** Opening PROVIDED INFORMATION block **
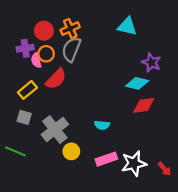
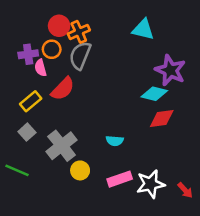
red circle: (44, 31) -> (59, 26), moved
orange circle: (46, 54) -> (52, 49), moved
purple star: (151, 63) -> (170, 70), size x1.4
gray square: (24, 117) -> (27, 132), turned 32

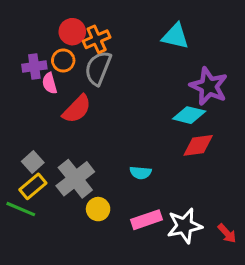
yellow rectangle: (31, 101) -> (33, 186), moved

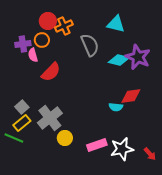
gray semicircle: (98, 68) -> (90, 45), moved, turned 135
cyan diamond: (189, 115) -> (119, 60), moved
cyan semicircle: (141, 173) -> (116, 107), moved

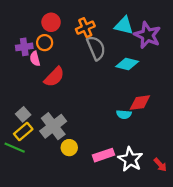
orange cross: (64, 26) -> (85, 28), moved
purple star: (138, 57) -> (147, 35), moved
white star: (122, 149) -> (130, 159), turned -30

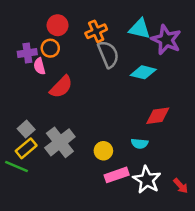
cyan semicircle: (124, 114) -> (140, 144), moved
yellow circle: (69, 148) -> (103, 151), moved

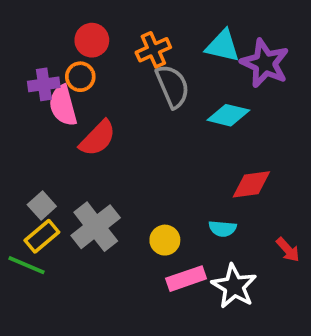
pink semicircle: (39, 66) -> (63, 106), size x1.5
red arrow: (181, 186) -> (288, 250), moved

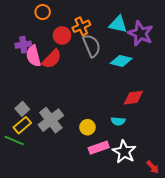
red circle: (92, 40) -> (62, 35), moved
orange circle: (80, 77) -> (43, 12), moved
red semicircle: (98, 138) -> (52, 59), moved
red arrow: (288, 250) -> (153, 167), moved

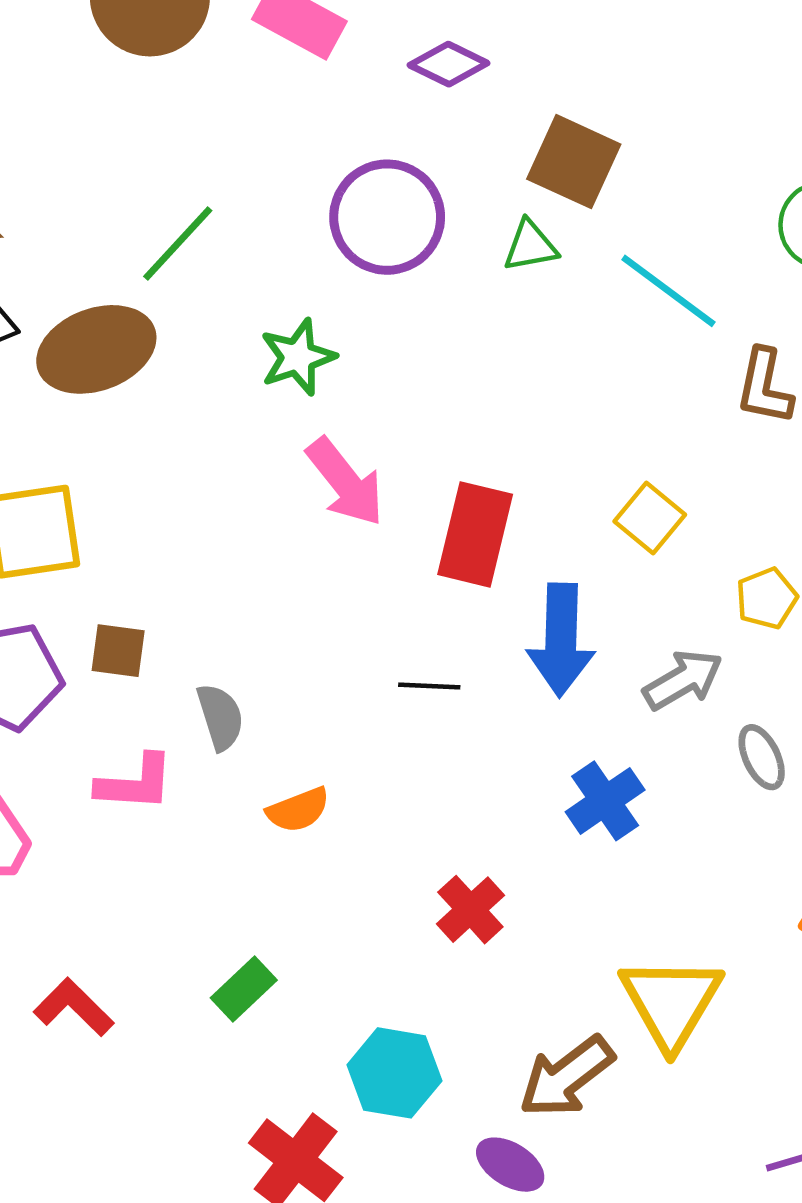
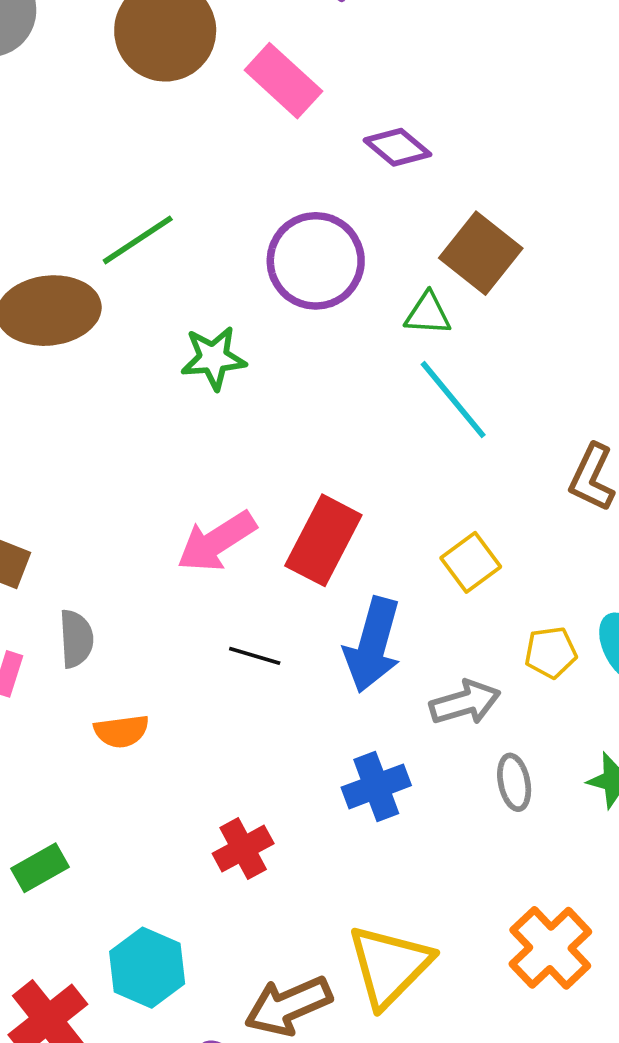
cyan line: (668, 291) -> (453, 400), moved
pink arrow: (345, 482) -> (217, 541), moved, turned 82

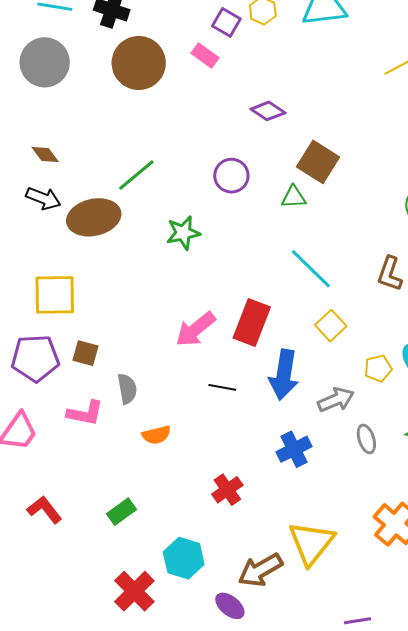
pink rectangle: (283, 81) -> (205, 56), moved, size x0.7
purple circle: (316, 261) -> (231, 176), size x0.7
cyan line: (453, 400) -> (311, 269), moved

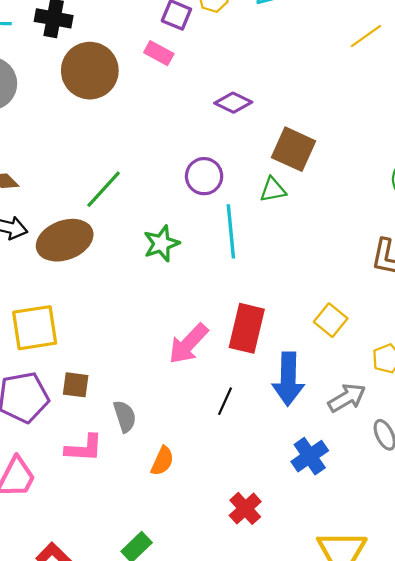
cyan line: (311, 269) -> (231, 231), moved, turned 48
black line: (222, 387) -> (225, 401), turned -68
orange semicircle: (156, 435) -> (162, 461), turned -44

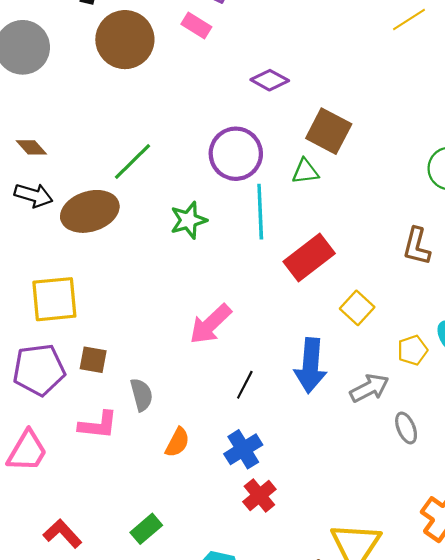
purple circle: (204, 176) -> (236, 154), size x1.4
red rectangle: (247, 328) -> (309, 258), moved, turned 36
blue cross: (310, 456) -> (243, 449), moved

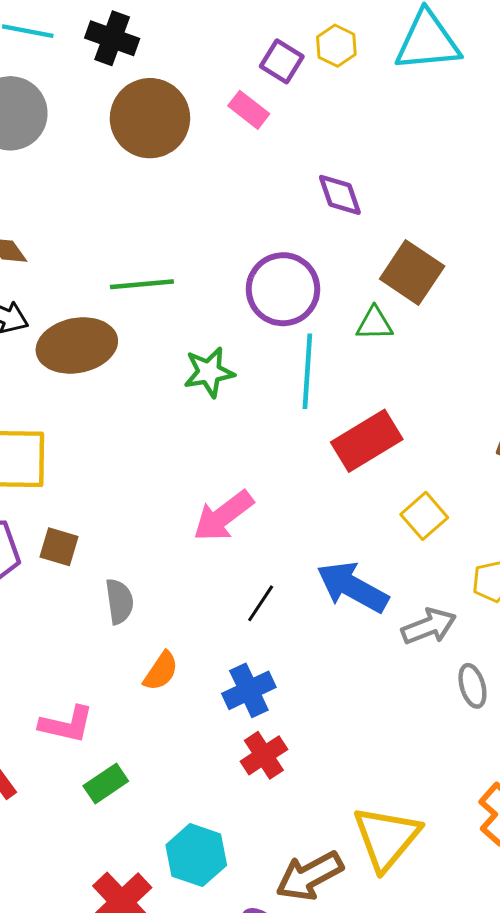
purple diamond: (270, 80) -> (340, 195), turned 36
green line: (132, 162) -> (142, 284), turned 33
blue arrow: (311, 366) -> (353, 587), turned 108
pink L-shape: (98, 425) -> (67, 724), moved

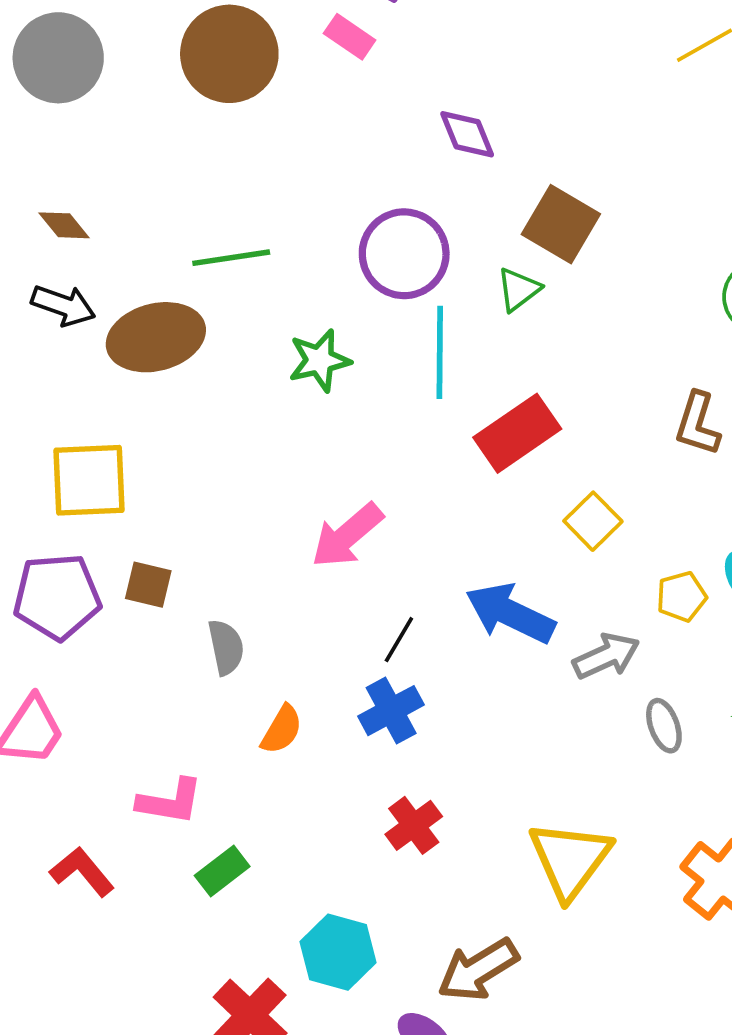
green triangle: (374, 324) -> (519, 289), turned -33
blue cross: (249, 690) -> (391, 711), moved
yellow triangle: (386, 838) -> (570, 860), moved

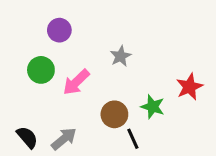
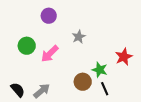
purple circle: (59, 30) -> (49, 16), moved
brown circle: (114, 114) -> (83, 82), moved
black line: (133, 139) -> (105, 89), moved

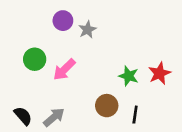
gray star: (79, 37) -> (87, 30), moved
green star: (100, 70) -> (129, 76), moved
black line: (105, 89) -> (135, 115), turned 32

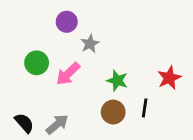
gray star: (87, 30) -> (90, 44), moved
green star: (129, 76) -> (117, 81), moved
black line: (135, 115) -> (145, 108), moved

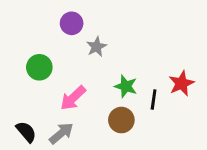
pink arrow: (68, 74) -> (73, 98), moved
black line: (145, 108) -> (154, 100), moved

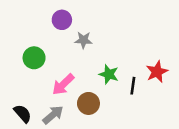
gray star: (96, 47) -> (83, 40), turned 30
brown circle: (121, 120) -> (88, 103), moved

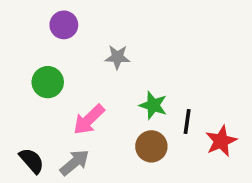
purple circle: (62, 20) -> (64, 25), moved
red star: (157, 72) -> (221, 141), moved
brown circle: (88, 103) -> (151, 146), moved

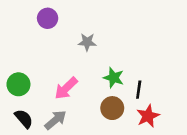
green circle: (48, 82) -> (18, 84), moved
red star: (221, 141) -> (148, 116), moved

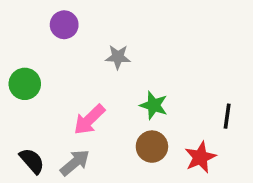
green circle: (18, 84) -> (25, 84), moved
black line: (139, 90) -> (227, 116), moved

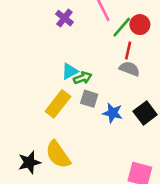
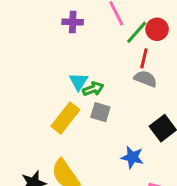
purple cross: (64, 18) -> (73, 22), turned -36
cyan triangle: (70, 71) -> (79, 82), turned -30
blue star: (113, 113) -> (132, 157), moved

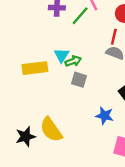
green line: (137, 32) -> (80, 16), moved
yellow rectangle: (65, 118) -> (35, 68), moved, turned 45

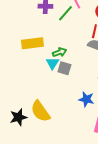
cyan triangle: (62, 55) -> (52, 63), moved
yellow rectangle: (35, 68) -> (32, 43), moved

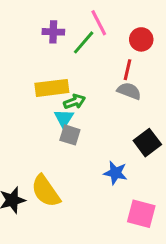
yellow rectangle: (32, 43) -> (52, 88), moved
gray square: (64, 68) -> (70, 135), moved

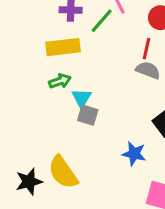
yellow rectangle: (52, 88) -> (63, 47), moved
green arrow: (75, 102) -> (60, 81), moved

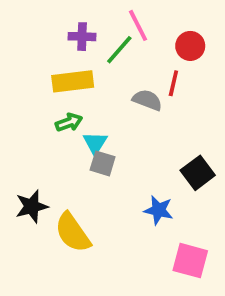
gray semicircle: (148, 70) -> (147, 100), moved
black star: (29, 182) -> (32, 206), moved

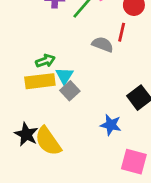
yellow rectangle: (73, 81) -> (40, 81), moved
gray square: (103, 163) -> (70, 91), turned 30
black star: (32, 206) -> (26, 134), moved, turned -30

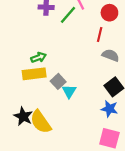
gray semicircle: (103, 44) -> (111, 55), moved
cyan triangle: (64, 76) -> (69, 91), moved
blue star: (111, 125) -> (109, 109), moved

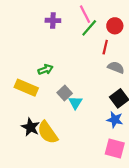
green line: (68, 15) -> (89, 28), moved
yellow rectangle: (34, 74) -> (26, 88), moved, turned 30

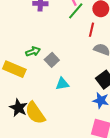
gray square: (65, 93) -> (52, 60), moved
cyan triangle: (75, 103) -> (62, 84), turned 48

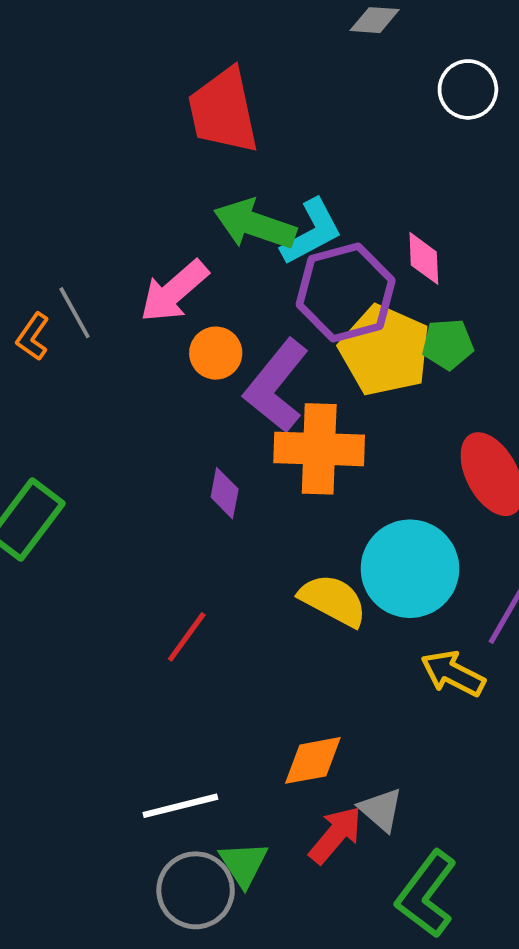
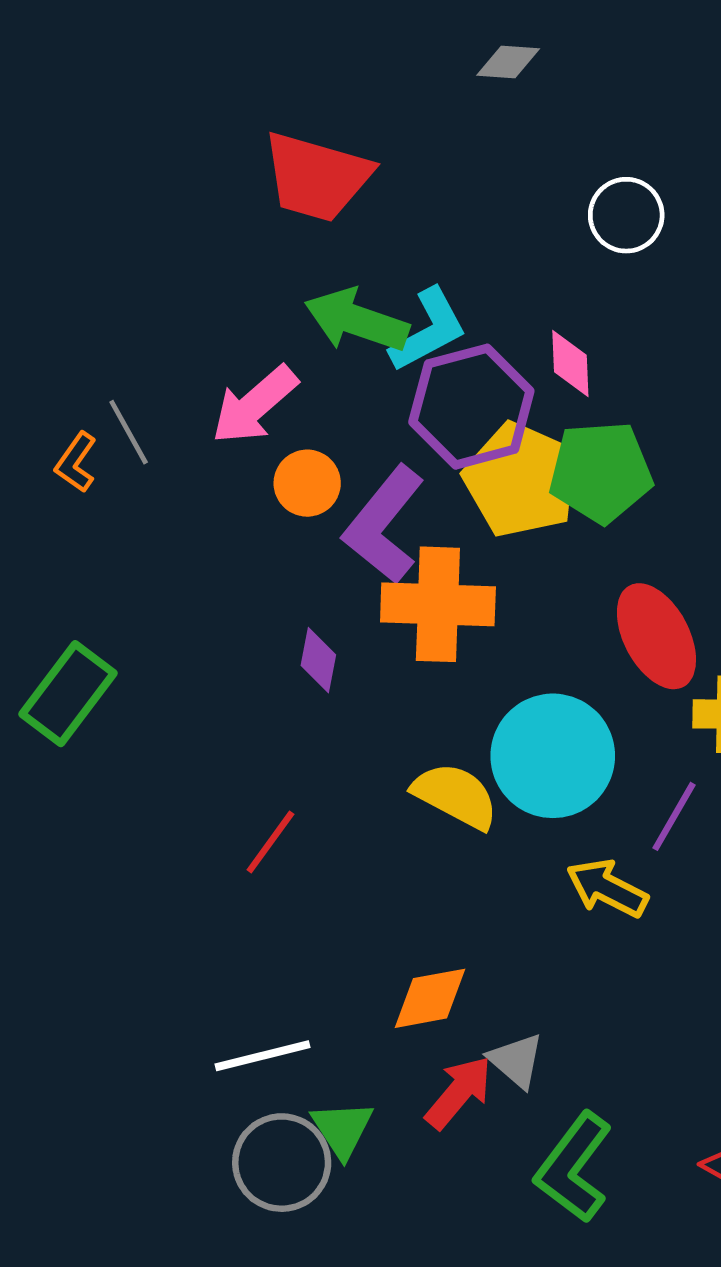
white circle: (468, 89) -> (626, 215), moved
red trapezoid: (223, 111) -> (317, 177), turned -62
green pentagon: (448, 344) -> (601, 472), size x1.6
** Closing PROVIDED INFORMATION block **
◆ **ACTIVITY**:
Word-for-word restatement: every line from the one with "gray square: (103, 163)" through the final line of the data, both ends included, pictures excluded.

◆ **WRITTEN ANSWER**:
gray square: (103, 163) -> (70, 91), turned 30
black star: (32, 206) -> (26, 134), moved, turned -30

gray semicircle: (103, 44) -> (111, 55), moved
cyan triangle: (64, 76) -> (69, 91), moved
blue star: (111, 125) -> (109, 109), moved

green line: (68, 15) -> (89, 28), moved
yellow rectangle: (34, 74) -> (26, 88), moved, turned 30

gray square: (65, 93) -> (52, 60), moved
cyan triangle: (75, 103) -> (62, 84), turned 48

white circle: (468, 89) -> (626, 215), moved
red trapezoid: (223, 111) -> (317, 177), turned -62
green pentagon: (448, 344) -> (601, 472), size x1.6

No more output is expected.